START DATA FOR THE TASK

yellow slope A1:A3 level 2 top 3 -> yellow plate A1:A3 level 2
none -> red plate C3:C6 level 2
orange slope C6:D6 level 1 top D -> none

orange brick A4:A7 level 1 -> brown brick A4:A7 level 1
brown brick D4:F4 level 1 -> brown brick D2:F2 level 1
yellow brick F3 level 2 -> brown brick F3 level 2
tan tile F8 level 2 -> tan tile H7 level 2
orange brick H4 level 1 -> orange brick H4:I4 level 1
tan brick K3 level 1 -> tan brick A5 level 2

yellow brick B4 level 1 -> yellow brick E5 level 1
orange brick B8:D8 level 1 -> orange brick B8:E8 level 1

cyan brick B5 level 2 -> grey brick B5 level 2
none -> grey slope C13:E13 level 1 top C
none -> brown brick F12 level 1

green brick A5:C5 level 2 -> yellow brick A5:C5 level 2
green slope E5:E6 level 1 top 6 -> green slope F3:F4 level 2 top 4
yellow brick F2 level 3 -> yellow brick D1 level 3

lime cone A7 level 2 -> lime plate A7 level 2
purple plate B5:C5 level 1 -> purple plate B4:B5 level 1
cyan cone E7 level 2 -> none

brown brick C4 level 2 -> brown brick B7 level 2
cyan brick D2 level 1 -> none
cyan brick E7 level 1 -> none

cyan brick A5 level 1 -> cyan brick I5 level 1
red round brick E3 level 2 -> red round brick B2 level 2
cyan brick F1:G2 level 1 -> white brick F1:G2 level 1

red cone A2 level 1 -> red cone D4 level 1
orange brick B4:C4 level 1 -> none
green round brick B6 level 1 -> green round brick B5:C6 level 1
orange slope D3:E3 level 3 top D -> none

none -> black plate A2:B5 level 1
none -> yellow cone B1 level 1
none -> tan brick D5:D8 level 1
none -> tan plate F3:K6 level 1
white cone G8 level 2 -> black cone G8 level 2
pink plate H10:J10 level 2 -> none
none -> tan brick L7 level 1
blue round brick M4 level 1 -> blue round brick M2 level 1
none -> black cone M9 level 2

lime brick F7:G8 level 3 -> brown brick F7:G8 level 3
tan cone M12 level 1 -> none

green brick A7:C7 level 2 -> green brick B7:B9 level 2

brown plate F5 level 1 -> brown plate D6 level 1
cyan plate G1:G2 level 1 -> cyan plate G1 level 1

END DATA FOR THE TASK

■ **TASK DIRECTIONS**
Where a line of the data above includes "orange", copy that line.

■ **FINISHED TASK**
orange slope C6:D6 level 1 top D -> none
orange brick A4:A7 level 1 -> brown brick A4:A7 level 1
orange brick H4 level 1 -> orange brick H4:I4 level 1
orange brick B8:D8 level 1 -> orange brick B8:E8 level 1
orange brick B4:C4 level 1 -> none
orange slope D3:E3 level 3 top D -> none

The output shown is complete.